• **Task goal**:
Locate the word "Lampe" in the material, then show every line that holds it.

• **Data extract**:
----

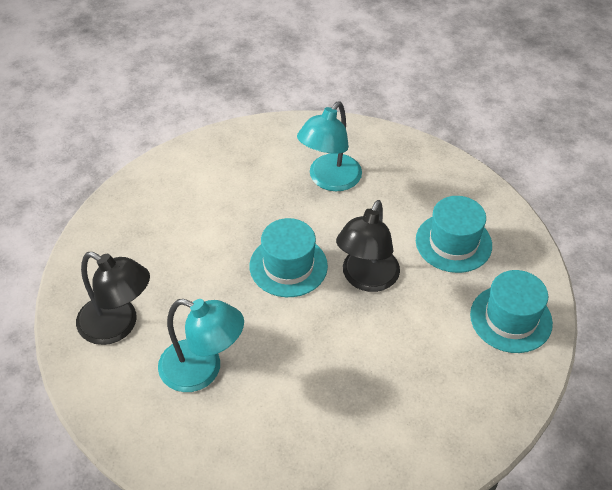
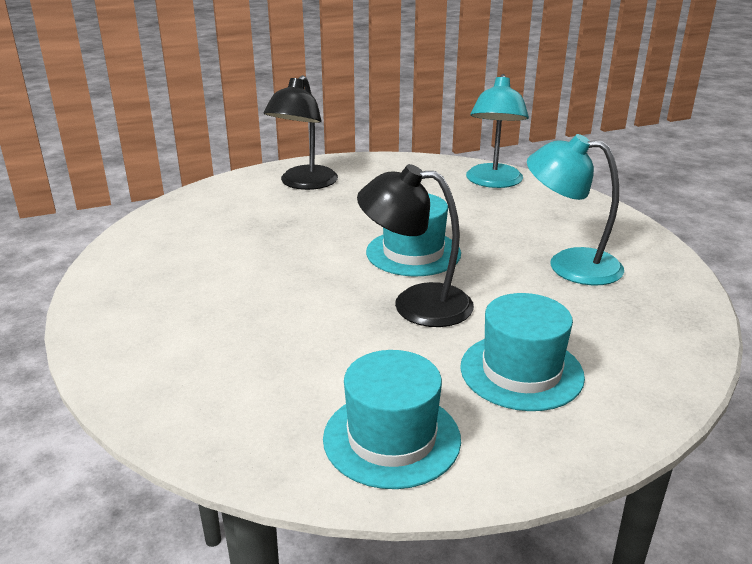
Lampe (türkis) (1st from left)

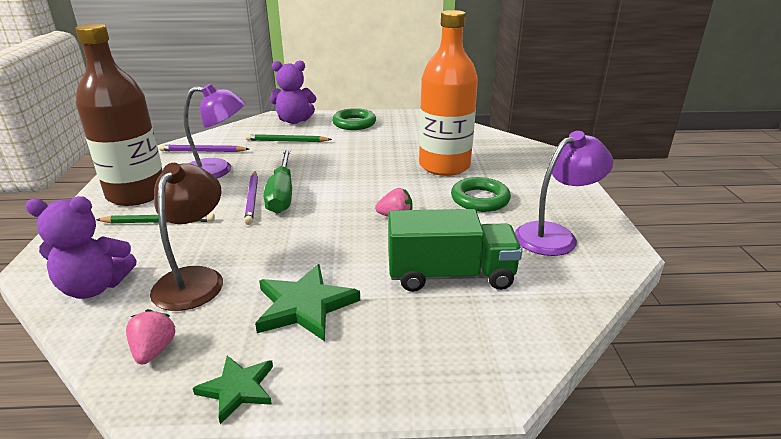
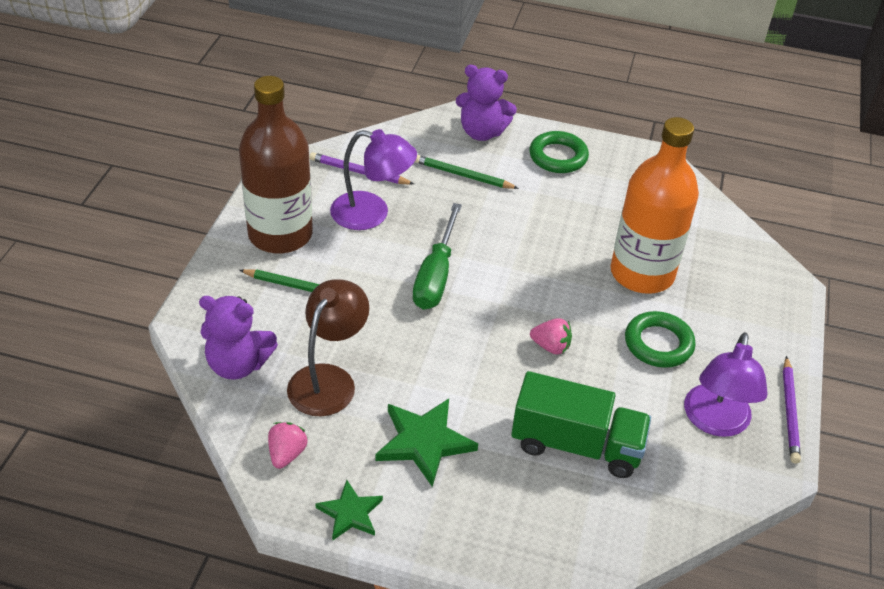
Lampe (lila) (2nd from left)
Bleistift (lila) (2nd from left)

----

• **Response to this task**:
Lampe (türkis) (1st from left)
Lampe (lila) (2nd from left)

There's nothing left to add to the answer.